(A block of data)
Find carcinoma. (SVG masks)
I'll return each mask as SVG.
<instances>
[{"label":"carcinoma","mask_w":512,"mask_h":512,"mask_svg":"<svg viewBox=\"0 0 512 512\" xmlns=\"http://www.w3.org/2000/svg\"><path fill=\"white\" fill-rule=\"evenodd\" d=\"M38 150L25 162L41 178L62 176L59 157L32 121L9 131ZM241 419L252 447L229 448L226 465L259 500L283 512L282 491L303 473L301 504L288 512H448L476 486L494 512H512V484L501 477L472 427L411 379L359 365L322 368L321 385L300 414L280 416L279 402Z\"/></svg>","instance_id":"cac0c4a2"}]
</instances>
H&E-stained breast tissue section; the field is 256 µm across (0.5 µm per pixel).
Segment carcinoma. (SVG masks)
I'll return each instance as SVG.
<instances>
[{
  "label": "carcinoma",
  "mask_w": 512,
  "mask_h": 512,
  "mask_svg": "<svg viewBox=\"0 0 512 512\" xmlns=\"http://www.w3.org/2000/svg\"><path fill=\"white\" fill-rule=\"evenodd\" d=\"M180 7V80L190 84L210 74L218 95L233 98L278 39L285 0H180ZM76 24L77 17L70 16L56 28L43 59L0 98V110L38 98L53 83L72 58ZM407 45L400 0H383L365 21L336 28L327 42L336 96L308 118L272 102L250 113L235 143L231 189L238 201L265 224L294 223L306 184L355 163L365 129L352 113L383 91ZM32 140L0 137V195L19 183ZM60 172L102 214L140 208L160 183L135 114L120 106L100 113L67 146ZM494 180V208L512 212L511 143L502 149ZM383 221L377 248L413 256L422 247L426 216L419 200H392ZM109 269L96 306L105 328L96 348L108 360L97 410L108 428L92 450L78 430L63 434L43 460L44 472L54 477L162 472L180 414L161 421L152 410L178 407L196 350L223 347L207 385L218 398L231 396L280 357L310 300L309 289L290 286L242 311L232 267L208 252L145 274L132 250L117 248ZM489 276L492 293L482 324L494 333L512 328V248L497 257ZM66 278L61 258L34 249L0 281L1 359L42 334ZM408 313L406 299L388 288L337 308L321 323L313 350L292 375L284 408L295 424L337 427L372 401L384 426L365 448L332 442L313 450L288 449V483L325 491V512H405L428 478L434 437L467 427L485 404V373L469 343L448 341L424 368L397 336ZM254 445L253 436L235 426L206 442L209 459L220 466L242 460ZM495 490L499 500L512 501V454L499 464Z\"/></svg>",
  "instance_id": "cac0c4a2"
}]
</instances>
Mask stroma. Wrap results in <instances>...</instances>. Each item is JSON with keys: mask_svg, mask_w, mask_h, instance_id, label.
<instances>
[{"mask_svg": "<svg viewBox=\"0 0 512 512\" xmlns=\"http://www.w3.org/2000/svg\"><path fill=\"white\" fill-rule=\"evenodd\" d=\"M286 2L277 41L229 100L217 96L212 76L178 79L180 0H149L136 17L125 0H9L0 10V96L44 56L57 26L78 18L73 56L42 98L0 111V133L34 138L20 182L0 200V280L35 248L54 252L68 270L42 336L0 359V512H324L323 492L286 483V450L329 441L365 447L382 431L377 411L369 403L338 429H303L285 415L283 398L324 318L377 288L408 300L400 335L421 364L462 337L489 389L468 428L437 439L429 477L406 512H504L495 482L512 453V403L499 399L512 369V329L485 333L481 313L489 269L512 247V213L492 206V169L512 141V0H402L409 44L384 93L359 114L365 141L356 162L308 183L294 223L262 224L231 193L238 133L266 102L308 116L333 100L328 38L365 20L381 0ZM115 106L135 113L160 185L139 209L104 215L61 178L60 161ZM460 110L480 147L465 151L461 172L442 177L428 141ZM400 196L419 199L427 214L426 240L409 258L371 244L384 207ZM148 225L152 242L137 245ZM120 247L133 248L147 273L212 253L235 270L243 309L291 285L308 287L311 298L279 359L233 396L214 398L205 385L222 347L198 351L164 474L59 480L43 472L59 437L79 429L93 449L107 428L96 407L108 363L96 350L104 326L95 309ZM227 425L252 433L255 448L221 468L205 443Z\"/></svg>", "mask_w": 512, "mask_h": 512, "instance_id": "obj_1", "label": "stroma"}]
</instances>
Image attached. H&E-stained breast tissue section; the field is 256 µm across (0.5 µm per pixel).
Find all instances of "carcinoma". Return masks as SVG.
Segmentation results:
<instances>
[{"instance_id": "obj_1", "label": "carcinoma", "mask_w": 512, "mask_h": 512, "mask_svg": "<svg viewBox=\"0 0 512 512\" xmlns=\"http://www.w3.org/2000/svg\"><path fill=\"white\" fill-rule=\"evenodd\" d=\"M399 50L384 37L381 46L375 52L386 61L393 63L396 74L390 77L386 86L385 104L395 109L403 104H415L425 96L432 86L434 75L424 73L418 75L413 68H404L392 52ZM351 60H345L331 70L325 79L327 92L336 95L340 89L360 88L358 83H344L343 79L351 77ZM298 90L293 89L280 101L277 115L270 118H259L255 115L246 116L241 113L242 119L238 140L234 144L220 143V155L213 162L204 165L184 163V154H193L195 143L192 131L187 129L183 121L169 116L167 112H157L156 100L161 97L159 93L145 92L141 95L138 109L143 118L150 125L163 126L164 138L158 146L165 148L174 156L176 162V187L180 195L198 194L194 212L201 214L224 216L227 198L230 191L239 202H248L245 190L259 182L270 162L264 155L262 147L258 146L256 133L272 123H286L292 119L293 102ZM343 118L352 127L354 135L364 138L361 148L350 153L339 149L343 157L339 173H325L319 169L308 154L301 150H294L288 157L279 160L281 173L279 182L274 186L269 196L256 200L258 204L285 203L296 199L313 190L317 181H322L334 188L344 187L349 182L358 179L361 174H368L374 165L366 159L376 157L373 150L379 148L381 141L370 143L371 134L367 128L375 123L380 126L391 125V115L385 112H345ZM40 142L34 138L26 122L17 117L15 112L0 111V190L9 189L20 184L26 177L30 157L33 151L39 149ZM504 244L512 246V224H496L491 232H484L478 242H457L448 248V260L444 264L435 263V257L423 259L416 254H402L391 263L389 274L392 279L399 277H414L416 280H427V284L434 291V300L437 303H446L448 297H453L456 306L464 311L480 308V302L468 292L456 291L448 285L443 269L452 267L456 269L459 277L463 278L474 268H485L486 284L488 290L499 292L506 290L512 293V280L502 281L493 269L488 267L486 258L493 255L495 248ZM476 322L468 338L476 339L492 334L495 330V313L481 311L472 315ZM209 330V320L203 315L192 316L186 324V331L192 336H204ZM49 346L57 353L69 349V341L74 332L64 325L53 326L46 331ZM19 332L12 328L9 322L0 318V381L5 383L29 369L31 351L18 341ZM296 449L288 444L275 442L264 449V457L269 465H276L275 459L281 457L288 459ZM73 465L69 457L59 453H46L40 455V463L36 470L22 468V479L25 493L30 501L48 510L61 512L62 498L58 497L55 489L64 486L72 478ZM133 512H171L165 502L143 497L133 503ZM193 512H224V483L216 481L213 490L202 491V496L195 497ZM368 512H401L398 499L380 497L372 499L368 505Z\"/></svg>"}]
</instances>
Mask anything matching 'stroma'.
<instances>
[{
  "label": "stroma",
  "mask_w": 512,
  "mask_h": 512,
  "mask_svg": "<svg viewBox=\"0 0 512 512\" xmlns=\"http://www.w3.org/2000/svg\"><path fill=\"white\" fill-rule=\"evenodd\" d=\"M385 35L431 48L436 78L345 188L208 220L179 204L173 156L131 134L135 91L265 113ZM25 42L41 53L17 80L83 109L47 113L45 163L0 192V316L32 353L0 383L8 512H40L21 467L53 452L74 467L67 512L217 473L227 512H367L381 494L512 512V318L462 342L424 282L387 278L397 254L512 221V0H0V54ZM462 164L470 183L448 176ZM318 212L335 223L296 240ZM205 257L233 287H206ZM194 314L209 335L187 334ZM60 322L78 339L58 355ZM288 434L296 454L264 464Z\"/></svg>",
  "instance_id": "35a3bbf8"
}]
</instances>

Exercise requirements:
Only lines with the word "results" should be collected from the material.

Expected answer:
Mask stroma. Wrap results in <instances>...</instances>. Each item is JSON with keys: mask_svg, mask_w, mask_h, instance_id, label.
Segmentation results:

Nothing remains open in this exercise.